SOURCE DATA
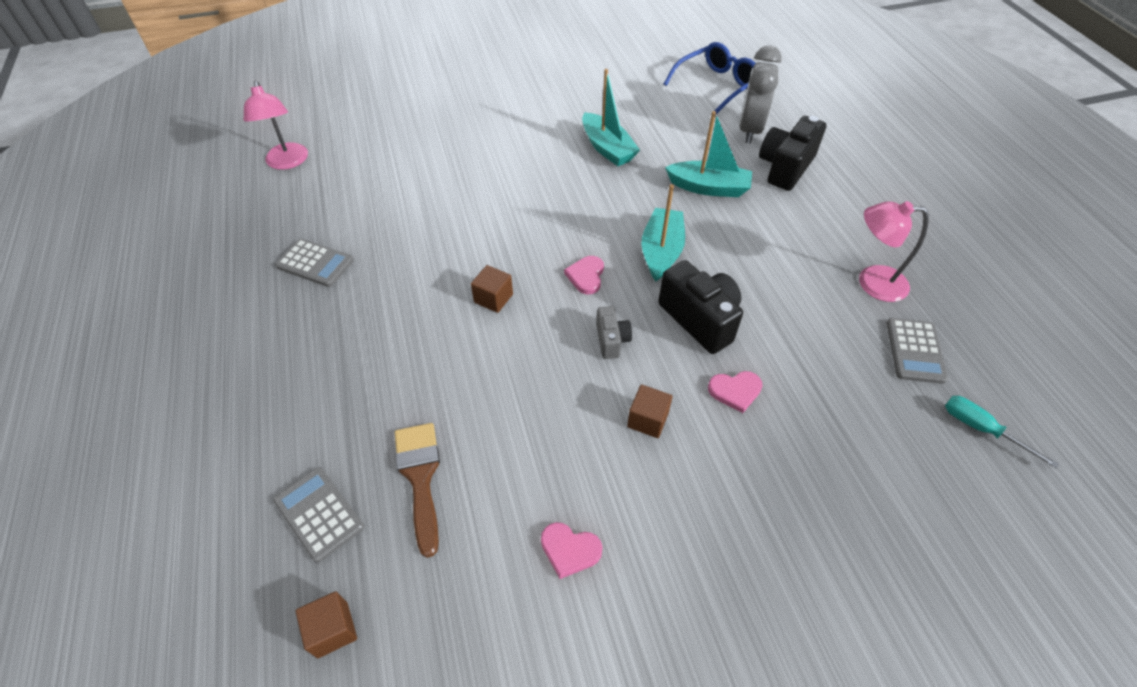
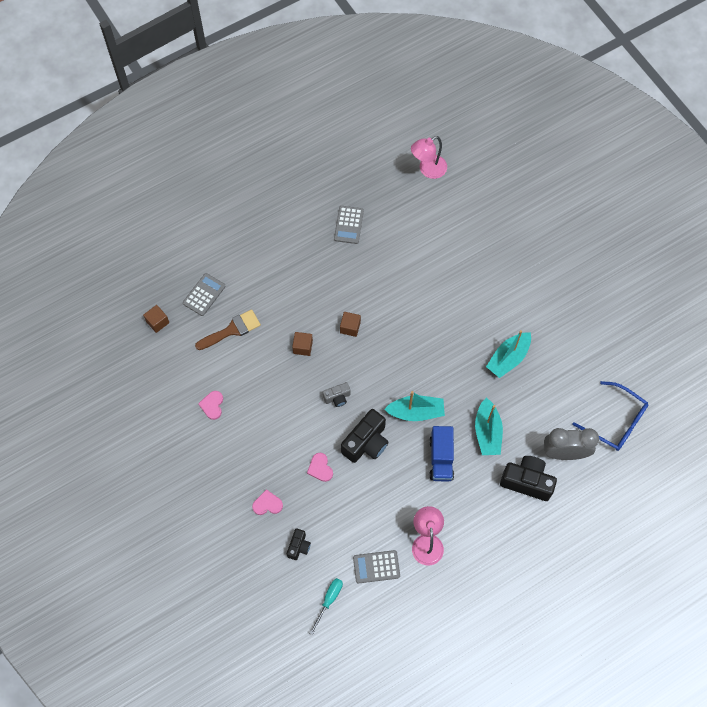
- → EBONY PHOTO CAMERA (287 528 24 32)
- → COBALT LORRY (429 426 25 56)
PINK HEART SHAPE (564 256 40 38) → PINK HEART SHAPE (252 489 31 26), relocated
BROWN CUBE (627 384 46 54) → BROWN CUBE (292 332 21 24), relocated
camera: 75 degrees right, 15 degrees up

YOUR ASSIGNMENT
Write out each entry exactly; any pictures stay out of the copy.

YOUR SOLUTION
- → EBONY PHOTO CAMERA (287 528 24 32)
- → COBALT LORRY (429 426 25 56)
PINK HEART SHAPE (564 256 40 38) → PINK HEART SHAPE (252 489 31 26), relocated
BROWN CUBE (627 384 46 54) → BROWN CUBE (292 332 21 24), relocated
camera: 75 degrees right, 15 degrees up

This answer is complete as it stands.